● RECORDS PROVIDED:
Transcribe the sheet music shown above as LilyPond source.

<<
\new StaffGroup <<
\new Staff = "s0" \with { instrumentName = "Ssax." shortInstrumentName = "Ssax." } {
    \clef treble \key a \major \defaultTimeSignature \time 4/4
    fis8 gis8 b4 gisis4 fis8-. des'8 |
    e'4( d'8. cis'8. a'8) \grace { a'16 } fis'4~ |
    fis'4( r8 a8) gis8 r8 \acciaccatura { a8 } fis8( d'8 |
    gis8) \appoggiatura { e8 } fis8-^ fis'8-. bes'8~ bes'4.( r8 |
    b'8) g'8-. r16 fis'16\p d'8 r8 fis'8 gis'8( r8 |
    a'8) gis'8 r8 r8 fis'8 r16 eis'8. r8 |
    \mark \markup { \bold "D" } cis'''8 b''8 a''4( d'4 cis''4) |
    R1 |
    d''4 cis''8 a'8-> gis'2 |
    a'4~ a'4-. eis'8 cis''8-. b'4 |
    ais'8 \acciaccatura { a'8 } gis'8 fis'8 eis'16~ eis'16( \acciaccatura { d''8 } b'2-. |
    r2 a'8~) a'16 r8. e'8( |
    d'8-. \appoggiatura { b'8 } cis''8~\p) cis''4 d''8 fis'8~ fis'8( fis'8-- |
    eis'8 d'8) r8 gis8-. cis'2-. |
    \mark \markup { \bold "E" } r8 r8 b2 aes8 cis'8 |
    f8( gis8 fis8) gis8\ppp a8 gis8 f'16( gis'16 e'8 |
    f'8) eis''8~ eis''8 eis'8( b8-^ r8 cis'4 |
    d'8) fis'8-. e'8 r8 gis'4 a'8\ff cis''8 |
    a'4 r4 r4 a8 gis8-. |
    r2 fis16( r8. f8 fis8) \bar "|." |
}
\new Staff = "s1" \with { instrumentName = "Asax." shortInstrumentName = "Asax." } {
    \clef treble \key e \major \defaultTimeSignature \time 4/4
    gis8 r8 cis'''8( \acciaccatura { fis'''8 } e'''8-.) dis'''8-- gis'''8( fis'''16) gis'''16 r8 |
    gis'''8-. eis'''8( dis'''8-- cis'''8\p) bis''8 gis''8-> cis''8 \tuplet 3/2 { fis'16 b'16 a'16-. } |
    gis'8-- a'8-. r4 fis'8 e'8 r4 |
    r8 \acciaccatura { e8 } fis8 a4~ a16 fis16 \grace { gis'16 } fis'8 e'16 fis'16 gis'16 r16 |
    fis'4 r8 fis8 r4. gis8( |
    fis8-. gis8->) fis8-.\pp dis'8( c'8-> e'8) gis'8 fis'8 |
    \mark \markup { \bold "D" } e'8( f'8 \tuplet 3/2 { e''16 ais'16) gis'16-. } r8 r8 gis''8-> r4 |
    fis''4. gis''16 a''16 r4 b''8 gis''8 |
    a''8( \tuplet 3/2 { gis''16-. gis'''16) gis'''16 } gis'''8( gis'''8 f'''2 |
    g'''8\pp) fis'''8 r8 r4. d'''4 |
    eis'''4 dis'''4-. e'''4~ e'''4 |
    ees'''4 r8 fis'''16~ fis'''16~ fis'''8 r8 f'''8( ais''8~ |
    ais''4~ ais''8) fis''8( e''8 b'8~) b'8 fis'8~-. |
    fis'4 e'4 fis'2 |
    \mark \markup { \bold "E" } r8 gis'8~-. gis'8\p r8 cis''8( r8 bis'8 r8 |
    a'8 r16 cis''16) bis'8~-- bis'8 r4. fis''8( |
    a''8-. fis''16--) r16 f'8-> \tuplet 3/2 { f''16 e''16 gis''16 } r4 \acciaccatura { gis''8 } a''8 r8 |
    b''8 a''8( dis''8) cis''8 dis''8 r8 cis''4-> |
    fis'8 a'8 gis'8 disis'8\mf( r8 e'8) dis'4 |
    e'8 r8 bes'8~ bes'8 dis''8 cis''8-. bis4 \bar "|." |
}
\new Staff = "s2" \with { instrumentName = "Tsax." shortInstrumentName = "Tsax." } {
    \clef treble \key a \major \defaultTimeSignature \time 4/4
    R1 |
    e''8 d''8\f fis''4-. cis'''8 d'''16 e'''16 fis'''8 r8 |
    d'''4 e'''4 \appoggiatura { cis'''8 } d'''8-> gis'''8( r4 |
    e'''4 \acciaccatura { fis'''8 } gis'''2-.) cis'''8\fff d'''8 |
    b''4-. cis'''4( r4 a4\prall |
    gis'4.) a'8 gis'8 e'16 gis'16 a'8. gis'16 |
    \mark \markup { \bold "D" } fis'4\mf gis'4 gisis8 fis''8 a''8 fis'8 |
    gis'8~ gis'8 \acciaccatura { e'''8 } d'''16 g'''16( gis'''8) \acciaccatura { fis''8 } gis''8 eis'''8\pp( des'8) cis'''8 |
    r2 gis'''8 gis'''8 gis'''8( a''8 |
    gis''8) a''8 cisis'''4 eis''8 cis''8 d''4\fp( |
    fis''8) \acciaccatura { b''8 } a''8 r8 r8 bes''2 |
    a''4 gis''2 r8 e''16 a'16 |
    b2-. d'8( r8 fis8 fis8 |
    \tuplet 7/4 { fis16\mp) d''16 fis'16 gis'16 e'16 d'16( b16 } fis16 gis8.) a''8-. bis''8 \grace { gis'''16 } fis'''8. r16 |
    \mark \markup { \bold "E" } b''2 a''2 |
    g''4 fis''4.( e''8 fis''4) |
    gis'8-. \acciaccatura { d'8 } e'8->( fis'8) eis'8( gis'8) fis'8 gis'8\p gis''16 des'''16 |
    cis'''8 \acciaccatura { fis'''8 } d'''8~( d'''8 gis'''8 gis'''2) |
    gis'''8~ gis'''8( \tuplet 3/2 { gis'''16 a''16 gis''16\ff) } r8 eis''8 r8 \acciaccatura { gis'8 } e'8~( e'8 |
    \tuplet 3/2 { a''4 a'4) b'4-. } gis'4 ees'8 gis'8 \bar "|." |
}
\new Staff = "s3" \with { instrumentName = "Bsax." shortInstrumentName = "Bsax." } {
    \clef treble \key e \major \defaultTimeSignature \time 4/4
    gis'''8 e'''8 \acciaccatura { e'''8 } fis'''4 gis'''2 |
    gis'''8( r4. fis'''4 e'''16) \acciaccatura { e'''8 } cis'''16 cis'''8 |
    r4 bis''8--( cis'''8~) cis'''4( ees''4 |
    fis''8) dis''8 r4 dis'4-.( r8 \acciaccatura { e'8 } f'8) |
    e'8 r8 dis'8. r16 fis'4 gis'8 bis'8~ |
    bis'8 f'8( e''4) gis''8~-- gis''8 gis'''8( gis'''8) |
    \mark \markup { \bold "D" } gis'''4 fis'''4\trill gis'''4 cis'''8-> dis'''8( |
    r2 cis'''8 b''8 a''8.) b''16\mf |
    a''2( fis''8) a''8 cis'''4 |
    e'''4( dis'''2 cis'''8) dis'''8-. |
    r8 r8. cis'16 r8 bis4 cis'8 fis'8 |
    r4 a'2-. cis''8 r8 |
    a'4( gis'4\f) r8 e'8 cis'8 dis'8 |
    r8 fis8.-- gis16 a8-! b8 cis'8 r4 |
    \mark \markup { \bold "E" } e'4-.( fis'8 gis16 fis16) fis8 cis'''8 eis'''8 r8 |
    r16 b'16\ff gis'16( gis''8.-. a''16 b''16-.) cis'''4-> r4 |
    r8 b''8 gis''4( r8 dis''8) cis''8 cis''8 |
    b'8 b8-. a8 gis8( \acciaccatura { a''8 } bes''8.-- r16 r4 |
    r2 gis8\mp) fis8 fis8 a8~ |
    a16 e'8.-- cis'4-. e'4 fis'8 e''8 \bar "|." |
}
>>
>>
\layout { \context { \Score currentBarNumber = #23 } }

● JOB:
Extract from the rows above each line that contains the string "appoggiatura", copying the lines unchanged.

● FULL ANSWER:
    gis8) \appoggiatura { e8 } fis8-^ fis'8-. bes'8~ bes'4.( r8 |
    d'8-. \appoggiatura { b'8 } cis''8~\p) cis''4 d''8 fis'8~ fis'8( fis'8-- |
    d'''4 e'''4 \appoggiatura { cis'''8 } d'''8-> gis'''8( r4 |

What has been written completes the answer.